Items listed in a dataset:
───

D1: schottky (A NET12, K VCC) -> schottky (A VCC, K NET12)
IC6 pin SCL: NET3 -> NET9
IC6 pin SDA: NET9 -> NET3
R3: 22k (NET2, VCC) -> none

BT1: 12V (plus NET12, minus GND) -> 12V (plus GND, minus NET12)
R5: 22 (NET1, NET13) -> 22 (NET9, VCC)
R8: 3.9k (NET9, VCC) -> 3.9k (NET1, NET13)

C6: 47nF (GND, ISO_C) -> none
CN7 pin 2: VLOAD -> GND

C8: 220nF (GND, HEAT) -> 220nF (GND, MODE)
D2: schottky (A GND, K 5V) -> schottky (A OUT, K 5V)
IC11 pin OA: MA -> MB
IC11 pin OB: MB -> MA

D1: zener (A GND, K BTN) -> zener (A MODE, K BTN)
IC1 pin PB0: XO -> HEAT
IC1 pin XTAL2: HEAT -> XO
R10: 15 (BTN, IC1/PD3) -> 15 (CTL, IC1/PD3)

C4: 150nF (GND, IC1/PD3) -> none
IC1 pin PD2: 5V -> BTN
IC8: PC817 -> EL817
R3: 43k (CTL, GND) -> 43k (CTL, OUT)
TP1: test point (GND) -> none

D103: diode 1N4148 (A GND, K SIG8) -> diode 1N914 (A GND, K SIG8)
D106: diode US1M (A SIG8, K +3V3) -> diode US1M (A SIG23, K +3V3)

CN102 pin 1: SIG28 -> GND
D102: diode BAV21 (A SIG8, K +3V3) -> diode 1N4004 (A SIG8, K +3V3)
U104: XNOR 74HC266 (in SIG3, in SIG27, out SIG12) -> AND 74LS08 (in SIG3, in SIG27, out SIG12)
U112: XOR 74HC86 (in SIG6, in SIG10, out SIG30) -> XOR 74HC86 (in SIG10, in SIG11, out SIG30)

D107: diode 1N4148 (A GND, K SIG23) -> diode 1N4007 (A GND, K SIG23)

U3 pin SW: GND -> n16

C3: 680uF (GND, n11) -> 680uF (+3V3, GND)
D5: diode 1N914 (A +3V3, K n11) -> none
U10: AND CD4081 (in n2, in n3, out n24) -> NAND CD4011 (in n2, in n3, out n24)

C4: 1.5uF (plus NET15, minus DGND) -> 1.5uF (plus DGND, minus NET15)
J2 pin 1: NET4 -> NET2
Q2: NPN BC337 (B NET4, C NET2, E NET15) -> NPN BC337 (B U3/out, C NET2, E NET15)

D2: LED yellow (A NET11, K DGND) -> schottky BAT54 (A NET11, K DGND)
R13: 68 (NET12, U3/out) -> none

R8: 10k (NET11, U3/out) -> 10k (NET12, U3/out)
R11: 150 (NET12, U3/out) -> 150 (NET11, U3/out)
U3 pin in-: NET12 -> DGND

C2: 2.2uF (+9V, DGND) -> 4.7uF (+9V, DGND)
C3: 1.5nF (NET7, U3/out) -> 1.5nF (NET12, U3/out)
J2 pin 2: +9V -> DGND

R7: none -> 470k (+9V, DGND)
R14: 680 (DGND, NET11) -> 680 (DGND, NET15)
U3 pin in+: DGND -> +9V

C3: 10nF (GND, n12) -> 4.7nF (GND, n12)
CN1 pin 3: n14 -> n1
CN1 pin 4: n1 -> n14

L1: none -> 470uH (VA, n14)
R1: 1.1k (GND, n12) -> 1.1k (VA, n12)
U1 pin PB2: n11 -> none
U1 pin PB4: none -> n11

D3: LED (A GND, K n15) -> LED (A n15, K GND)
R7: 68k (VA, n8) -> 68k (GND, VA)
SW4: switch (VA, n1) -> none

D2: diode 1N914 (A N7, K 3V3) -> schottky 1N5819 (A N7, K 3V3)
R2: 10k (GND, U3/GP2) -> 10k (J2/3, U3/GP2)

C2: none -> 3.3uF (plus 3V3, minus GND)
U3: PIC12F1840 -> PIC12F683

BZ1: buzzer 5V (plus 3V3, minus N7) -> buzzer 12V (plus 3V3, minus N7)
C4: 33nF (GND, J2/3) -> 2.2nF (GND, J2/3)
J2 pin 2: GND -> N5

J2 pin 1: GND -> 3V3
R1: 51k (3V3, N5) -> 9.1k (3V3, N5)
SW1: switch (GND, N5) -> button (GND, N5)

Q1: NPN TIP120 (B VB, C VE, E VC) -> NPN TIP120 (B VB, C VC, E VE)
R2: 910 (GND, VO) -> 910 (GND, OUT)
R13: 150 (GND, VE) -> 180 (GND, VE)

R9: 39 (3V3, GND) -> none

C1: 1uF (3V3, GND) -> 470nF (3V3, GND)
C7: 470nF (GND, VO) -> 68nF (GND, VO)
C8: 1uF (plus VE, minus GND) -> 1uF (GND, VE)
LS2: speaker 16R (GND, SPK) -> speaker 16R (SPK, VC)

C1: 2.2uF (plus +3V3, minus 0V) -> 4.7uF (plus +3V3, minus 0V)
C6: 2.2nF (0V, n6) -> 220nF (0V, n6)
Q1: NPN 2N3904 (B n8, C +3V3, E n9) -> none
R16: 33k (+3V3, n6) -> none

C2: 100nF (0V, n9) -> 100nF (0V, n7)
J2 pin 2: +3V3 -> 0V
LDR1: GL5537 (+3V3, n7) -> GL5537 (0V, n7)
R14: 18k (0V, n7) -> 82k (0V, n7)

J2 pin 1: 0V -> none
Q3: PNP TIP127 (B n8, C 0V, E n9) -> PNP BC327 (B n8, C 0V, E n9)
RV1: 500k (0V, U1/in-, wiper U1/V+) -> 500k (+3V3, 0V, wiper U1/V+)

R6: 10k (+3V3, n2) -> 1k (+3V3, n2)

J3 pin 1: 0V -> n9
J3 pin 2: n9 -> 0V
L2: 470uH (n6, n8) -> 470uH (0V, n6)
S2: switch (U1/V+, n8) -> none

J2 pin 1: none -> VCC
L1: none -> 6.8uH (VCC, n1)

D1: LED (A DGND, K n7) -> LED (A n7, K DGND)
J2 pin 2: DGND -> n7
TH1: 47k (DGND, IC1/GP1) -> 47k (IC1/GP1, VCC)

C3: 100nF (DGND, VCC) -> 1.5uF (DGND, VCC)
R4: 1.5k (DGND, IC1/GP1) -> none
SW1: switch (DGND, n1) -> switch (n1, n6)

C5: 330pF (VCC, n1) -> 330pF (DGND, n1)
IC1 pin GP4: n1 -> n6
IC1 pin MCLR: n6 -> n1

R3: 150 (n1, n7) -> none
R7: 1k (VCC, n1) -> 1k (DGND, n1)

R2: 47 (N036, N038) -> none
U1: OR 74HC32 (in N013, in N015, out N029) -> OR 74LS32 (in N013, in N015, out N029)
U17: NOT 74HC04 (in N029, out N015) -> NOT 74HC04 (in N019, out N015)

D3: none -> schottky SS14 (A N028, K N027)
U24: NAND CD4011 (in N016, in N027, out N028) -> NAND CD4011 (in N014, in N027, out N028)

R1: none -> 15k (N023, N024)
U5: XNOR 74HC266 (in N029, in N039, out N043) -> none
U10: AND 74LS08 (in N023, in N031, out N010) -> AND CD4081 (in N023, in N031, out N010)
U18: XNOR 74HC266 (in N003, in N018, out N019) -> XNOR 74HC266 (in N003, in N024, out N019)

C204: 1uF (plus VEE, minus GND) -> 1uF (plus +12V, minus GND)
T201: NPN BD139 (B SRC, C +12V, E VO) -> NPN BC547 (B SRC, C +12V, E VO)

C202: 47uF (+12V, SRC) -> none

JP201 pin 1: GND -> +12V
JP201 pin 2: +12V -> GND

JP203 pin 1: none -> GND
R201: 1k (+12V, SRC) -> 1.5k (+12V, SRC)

───

What is needed:
Please transcribe exactly the lines above from the line that has "C7: 470nF (GND, VO) -> 68nF (GND, VO)" up to and including the line that has "L1: none -> 6.8uH (VCC, n1)"; no other line belongs in the answer.

Exercise answer:
C7: 470nF (GND, VO) -> 68nF (GND, VO)
C8: 1uF (plus VE, minus GND) -> 1uF (GND, VE)
LS2: speaker 16R (GND, SPK) -> speaker 16R (SPK, VC)

C1: 2.2uF (plus +3V3, minus 0V) -> 4.7uF (plus +3V3, minus 0V)
C6: 2.2nF (0V, n6) -> 220nF (0V, n6)
Q1: NPN 2N3904 (B n8, C +3V3, E n9) -> none
R16: 33k (+3V3, n6) -> none

C2: 100nF (0V, n9) -> 100nF (0V, n7)
J2 pin 2: +3V3 -> 0V
LDR1: GL5537 (+3V3, n7) -> GL5537 (0V, n7)
R14: 18k (0V, n7) -> 82k (0V, n7)

J2 pin 1: 0V -> none
Q3: PNP TIP127 (B n8, C 0V, E n9) -> PNP BC327 (B n8, C 0V, E n9)
RV1: 500k (0V, U1/in-, wiper U1/V+) -> 500k (+3V3, 0V, wiper U1/V+)

R6: 10k (+3V3, n2) -> 1k (+3V3, n2)

J3 pin 1: 0V -> n9
J3 pin 2: n9 -> 0V
L2: 470uH (n6, n8) -> 470uH (0V, n6)
S2: switch (U1/V+, n8) -> none

J2 pin 1: none -> VCC
L1: none -> 6.8uH (VCC, n1)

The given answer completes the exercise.